**Extracted material**
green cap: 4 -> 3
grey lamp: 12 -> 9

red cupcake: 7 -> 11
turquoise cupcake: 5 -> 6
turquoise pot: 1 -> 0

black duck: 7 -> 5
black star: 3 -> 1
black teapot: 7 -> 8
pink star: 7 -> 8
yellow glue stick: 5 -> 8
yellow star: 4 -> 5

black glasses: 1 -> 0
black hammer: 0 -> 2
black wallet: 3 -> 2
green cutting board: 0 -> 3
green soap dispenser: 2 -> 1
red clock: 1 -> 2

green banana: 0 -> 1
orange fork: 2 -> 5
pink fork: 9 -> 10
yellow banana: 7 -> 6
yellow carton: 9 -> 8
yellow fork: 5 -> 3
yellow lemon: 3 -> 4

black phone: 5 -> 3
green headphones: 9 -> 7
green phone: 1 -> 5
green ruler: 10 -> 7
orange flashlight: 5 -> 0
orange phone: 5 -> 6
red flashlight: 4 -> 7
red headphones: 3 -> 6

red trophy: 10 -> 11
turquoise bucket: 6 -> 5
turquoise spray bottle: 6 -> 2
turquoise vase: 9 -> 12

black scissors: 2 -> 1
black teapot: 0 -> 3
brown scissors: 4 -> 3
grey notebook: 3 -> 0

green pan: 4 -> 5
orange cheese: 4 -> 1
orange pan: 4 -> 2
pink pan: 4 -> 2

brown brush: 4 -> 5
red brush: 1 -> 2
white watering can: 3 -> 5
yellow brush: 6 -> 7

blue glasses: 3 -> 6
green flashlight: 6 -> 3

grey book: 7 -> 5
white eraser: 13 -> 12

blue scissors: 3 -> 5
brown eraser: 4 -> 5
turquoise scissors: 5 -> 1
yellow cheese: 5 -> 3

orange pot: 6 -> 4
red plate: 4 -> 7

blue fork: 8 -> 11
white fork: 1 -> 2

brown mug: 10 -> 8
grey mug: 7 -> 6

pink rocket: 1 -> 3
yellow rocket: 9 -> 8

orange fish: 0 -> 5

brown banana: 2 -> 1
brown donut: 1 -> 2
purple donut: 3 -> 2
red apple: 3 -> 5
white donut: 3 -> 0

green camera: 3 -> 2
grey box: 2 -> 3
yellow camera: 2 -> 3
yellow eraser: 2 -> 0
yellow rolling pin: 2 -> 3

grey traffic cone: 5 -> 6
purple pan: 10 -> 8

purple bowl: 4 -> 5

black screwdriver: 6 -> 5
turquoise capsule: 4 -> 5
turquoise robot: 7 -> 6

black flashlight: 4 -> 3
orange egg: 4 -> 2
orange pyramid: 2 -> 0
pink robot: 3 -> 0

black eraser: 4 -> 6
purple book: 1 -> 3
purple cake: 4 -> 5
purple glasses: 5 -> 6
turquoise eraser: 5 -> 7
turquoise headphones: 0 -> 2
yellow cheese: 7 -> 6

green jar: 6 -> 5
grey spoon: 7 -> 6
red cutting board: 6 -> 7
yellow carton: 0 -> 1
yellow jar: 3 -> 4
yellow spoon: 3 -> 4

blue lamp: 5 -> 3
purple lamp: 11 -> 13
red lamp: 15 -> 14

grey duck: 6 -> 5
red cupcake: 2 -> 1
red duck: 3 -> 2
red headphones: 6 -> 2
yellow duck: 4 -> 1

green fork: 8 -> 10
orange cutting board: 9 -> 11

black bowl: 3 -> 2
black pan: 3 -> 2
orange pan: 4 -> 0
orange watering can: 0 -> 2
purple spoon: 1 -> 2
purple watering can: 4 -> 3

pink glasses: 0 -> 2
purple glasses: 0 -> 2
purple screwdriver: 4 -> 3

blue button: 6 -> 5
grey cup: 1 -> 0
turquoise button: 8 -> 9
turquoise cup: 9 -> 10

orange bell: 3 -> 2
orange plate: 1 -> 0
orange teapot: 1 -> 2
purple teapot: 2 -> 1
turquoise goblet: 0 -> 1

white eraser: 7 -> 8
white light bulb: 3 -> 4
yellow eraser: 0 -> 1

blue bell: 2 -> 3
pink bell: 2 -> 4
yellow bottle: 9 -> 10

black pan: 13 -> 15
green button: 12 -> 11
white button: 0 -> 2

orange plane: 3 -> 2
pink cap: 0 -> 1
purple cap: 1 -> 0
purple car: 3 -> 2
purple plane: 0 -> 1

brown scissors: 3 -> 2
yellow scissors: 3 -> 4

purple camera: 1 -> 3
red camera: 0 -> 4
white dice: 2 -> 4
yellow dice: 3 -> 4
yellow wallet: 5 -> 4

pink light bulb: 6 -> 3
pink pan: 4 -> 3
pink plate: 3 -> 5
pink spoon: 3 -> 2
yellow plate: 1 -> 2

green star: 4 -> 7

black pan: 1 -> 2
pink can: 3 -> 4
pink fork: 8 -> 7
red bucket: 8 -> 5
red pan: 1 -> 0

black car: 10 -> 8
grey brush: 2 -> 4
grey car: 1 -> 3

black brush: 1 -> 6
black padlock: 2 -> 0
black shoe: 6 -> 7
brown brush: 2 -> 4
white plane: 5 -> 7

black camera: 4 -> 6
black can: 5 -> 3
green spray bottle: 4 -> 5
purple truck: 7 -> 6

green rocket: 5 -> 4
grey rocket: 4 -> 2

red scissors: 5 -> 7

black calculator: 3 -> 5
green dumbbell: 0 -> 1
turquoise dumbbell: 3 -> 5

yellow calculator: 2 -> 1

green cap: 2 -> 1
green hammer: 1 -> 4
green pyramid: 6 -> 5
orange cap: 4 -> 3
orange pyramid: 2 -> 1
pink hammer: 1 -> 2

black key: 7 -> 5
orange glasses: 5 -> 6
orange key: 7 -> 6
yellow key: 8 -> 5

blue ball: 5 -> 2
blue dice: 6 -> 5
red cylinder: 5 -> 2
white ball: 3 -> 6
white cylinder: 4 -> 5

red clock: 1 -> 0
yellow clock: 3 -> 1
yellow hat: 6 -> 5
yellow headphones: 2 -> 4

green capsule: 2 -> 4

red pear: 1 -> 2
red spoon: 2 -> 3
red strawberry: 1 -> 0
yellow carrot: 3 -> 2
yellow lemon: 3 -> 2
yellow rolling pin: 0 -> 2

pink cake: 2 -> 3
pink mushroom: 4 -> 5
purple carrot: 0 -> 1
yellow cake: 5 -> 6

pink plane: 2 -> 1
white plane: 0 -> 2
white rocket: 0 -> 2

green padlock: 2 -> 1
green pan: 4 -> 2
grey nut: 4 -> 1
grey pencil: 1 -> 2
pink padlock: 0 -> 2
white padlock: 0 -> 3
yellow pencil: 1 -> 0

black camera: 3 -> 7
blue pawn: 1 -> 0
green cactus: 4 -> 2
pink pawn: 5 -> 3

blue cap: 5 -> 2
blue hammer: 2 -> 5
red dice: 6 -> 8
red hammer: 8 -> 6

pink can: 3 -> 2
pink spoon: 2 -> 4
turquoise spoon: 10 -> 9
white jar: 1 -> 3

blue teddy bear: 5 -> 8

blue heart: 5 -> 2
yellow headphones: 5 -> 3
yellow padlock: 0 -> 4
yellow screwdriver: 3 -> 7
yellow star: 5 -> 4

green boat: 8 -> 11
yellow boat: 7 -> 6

**Task statement**
When you write out the listing, keep every line exactly as it is above.

**Response area**
green cap: 4 -> 3
grey lamp: 12 -> 9

red cupcake: 7 -> 11
turquoise cupcake: 5 -> 6
turquoise pot: 1 -> 0

black duck: 7 -> 5
black star: 3 -> 1
black teapot: 7 -> 8
pink star: 7 -> 8
yellow glue stick: 5 -> 8
yellow star: 4 -> 5

black glasses: 1 -> 0
black hammer: 0 -> 2
black wallet: 3 -> 2
green cutting board: 0 -> 3
green soap dispenser: 2 -> 1
red clock: 1 -> 2

green banana: 0 -> 1
orange fork: 2 -> 5
pink fork: 9 -> 10
yellow banana: 7 -> 6
yellow carton: 9 -> 8
yellow fork: 5 -> 3
yellow lemon: 3 -> 4

black phone: 5 -> 3
green headphones: 9 -> 7
green phone: 1 -> 5
green ruler: 10 -> 7
orange flashlight: 5 -> 0
orange phone: 5 -> 6
red flashlight: 4 -> 7
red headphones: 3 -> 6

red trophy: 10 -> 11
turquoise bucket: 6 -> 5
turquoise spray bottle: 6 -> 2
turquoise vase: 9 -> 12

black scissors: 2 -> 1
black teapot: 0 -> 3
brown scissors: 4 -> 3
grey notebook: 3 -> 0

green pan: 4 -> 5
orange cheese: 4 -> 1
orange pan: 4 -> 2
pink pan: 4 -> 2

brown brush: 4 -> 5
red brush: 1 -> 2
white watering can: 3 -> 5
yellow brush: 6 -> 7

blue glasses: 3 -> 6
green flashlight: 6 -> 3

grey book: 7 -> 5
white eraser: 13 -> 12

blue scissors: 3 -> 5
brown eraser: 4 -> 5
turquoise scissors: 5 -> 1
yellow cheese: 5 -> 3

orange pot: 6 -> 4
red plate: 4 -> 7

blue fork: 8 -> 11
white fork: 1 -> 2

brown mug: 10 -> 8
grey mug: 7 -> 6

pink rocket: 1 -> 3
yellow rocket: 9 -> 8

orange fish: 0 -> 5

brown banana: 2 -> 1
brown donut: 1 -> 2
purple donut: 3 -> 2
red apple: 3 -> 5
white donut: 3 -> 0

green camera: 3 -> 2
grey box: 2 -> 3
yellow camera: 2 -> 3
yellow eraser: 2 -> 0
yellow rolling pin: 2 -> 3

grey traffic cone: 5 -> 6
purple pan: 10 -> 8

purple bowl: 4 -> 5

black screwdriver: 6 -> 5
turquoise capsule: 4 -> 5
turquoise robot: 7 -> 6

black flashlight: 4 -> 3
orange egg: 4 -> 2
orange pyramid: 2 -> 0
pink robot: 3 -> 0

black eraser: 4 -> 6
purple book: 1 -> 3
purple cake: 4 -> 5
purple glasses: 5 -> 6
turquoise eraser: 5 -> 7
turquoise headphones: 0 -> 2
yellow cheese: 7 -> 6

green jar: 6 -> 5
grey spoon: 7 -> 6
red cutting board: 6 -> 7
yellow carton: 0 -> 1
yellow jar: 3 -> 4
yellow spoon: 3 -> 4

blue lamp: 5 -> 3
purple lamp: 11 -> 13
red lamp: 15 -> 14

grey duck: 6 -> 5
red cupcake: 2 -> 1
red duck: 3 -> 2
red headphones: 6 -> 2
yellow duck: 4 -> 1

green fork: 8 -> 10
orange cutting board: 9 -> 11

black bowl: 3 -> 2
black pan: 3 -> 2
orange pan: 4 -> 0
orange watering can: 0 -> 2
purple spoon: 1 -> 2
purple watering can: 4 -> 3

pink glasses: 0 -> 2
purple glasses: 0 -> 2
purple screwdriver: 4 -> 3

blue button: 6 -> 5
grey cup: 1 -> 0
turquoise button: 8 -> 9
turquoise cup: 9 -> 10

orange bell: 3 -> 2
orange plate: 1 -> 0
orange teapot: 1 -> 2
purple teapot: 2 -> 1
turquoise goblet: 0 -> 1

white eraser: 7 -> 8
white light bulb: 3 -> 4
yellow eraser: 0 -> 1

blue bell: 2 -> 3
pink bell: 2 -> 4
yellow bottle: 9 -> 10

black pan: 13 -> 15
green button: 12 -> 11
white button: 0 -> 2

orange plane: 3 -> 2
pink cap: 0 -> 1
purple cap: 1 -> 0
purple car: 3 -> 2
purple plane: 0 -> 1

brown scissors: 3 -> 2
yellow scissors: 3 -> 4

purple camera: 1 -> 3
red camera: 0 -> 4
white dice: 2 -> 4
yellow dice: 3 -> 4
yellow wallet: 5 -> 4

pink light bulb: 6 -> 3
pink pan: 4 -> 3
pink plate: 3 -> 5
pink spoon: 3 -> 2
yellow plate: 1 -> 2

green star: 4 -> 7

black pan: 1 -> 2
pink can: 3 -> 4
pink fork: 8 -> 7
red bucket: 8 -> 5
red pan: 1 -> 0

black car: 10 -> 8
grey brush: 2 -> 4
grey car: 1 -> 3

black brush: 1 -> 6
black padlock: 2 -> 0
black shoe: 6 -> 7
brown brush: 2 -> 4
white plane: 5 -> 7

black camera: 4 -> 6
black can: 5 -> 3
green spray bottle: 4 -> 5
purple truck: 7 -> 6

green rocket: 5 -> 4
grey rocket: 4 -> 2

red scissors: 5 -> 7

black calculator: 3 -> 5
green dumbbell: 0 -> 1
turquoise dumbbell: 3 -> 5

yellow calculator: 2 -> 1

green cap: 2 -> 1
green hammer: 1 -> 4
green pyramid: 6 -> 5
orange cap: 4 -> 3
orange pyramid: 2 -> 1
pink hammer: 1 -> 2

black key: 7 -> 5
orange glasses: 5 -> 6
orange key: 7 -> 6
yellow key: 8 -> 5

blue ball: 5 -> 2
blue dice: 6 -> 5
red cylinder: 5 -> 2
white ball: 3 -> 6
white cylinder: 4 -> 5

red clock: 1 -> 0
yellow clock: 3 -> 1
yellow hat: 6 -> 5
yellow headphones: 2 -> 4

green capsule: 2 -> 4

red pear: 1 -> 2
red spoon: 2 -> 3
red strawberry: 1 -> 0
yellow carrot: 3 -> 2
yellow lemon: 3 -> 2
yellow rolling pin: 0 -> 2

pink cake: 2 -> 3
pink mushroom: 4 -> 5
purple carrot: 0 -> 1
yellow cake: 5 -> 6

pink plane: 2 -> 1
white plane: 0 -> 2
white rocket: 0 -> 2

green padlock: 2 -> 1
green pan: 4 -> 2
grey nut: 4 -> 1
grey pencil: 1 -> 2
pink padlock: 0 -> 2
white padlock: 0 -> 3
yellow pencil: 1 -> 0

black camera: 3 -> 7
blue pawn: 1 -> 0
green cactus: 4 -> 2
pink pawn: 5 -> 3

blue cap: 5 -> 2
blue hammer: 2 -> 5
red dice: 6 -> 8
red hammer: 8 -> 6

pink can: 3 -> 2
pink spoon: 2 -> 4
turquoise spoon: 10 -> 9
white jar: 1 -> 3

blue teddy bear: 5 -> 8

blue heart: 5 -> 2
yellow headphones: 5 -> 3
yellow padlock: 0 -> 4
yellow screwdriver: 3 -> 7
yellow star: 5 -> 4

green boat: 8 -> 11
yellow boat: 7 -> 6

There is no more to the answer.